* [EXERCISE PROMPT]:
Every entry must come back exactly as it was given.

* [RECORDS FOR PROCESSING]:
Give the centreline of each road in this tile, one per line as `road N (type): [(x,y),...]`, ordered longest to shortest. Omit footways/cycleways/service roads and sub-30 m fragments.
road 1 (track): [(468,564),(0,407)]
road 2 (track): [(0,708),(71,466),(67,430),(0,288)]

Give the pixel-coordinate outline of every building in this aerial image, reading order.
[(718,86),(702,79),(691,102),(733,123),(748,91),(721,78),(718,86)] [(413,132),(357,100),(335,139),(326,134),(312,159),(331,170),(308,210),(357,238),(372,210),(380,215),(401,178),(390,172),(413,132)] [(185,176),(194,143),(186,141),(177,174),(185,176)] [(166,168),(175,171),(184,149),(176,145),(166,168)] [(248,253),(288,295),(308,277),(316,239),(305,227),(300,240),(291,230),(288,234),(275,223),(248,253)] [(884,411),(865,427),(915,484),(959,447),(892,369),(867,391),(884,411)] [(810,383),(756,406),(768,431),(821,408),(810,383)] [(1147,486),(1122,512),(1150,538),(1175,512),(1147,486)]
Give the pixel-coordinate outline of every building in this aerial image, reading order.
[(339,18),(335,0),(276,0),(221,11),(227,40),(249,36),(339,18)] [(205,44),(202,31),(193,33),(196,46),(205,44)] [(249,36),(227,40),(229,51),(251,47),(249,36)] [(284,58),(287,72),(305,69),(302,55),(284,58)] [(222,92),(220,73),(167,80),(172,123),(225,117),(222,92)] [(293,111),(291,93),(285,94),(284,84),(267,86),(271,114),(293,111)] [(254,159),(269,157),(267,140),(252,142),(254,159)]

* [WRITTEN SOLUTION]:
Give the centreline of each road in this tile, one per line as `road N (type): [(x,y),...]`, ordered longest to shortest. Omit footways/cycleways/service roads and sub-30 m fragments.
road 1 (track): [(468,564),(0,407)]
road 2 (track): [(0,708),(71,466),(67,430),(0,288)]

Give the pixel-coordinate outline of every building in this aerial image, reading order.
[(718,86),(702,79),(691,102),(733,123),(748,91),(721,78),(718,86)] [(413,132),(357,100),(335,139),(326,134),(312,159),(331,170),(308,210),(357,238),(372,210),(380,215),(401,178),(390,172),(413,132)] [(185,176),(194,143),(186,141),(177,174),(185,176)] [(166,168),(175,171),(184,149),(176,145),(166,168)] [(248,253),(288,295),(308,277),(316,239),(305,227),(300,240),(291,230),(288,234),(275,223),(248,253)] [(884,411),(865,427),(915,484),(959,447),(892,369),(867,391),(884,411)] [(810,383),(756,406),(768,431),(821,408),(810,383)] [(1147,486),(1122,512),(1150,538),(1175,512),(1147,486)]
Give the pixel-coordinate outline of every building in this aerial image, reading order.
[(339,18),(335,0),(276,0),(221,11),(227,40),(249,36),(339,18)] [(205,44),(202,31),(193,33),(196,46),(205,44)] [(249,36),(227,40),(229,51),(251,47),(249,36)] [(284,58),(287,72),(305,69),(302,55),(284,58)] [(222,92),(220,73),(167,80),(172,123),(225,117),(222,92)] [(293,111),(291,93),(285,94),(284,84),(267,86),(271,114),(293,111)] [(254,159),(269,157),(267,140),(252,142),(254,159)]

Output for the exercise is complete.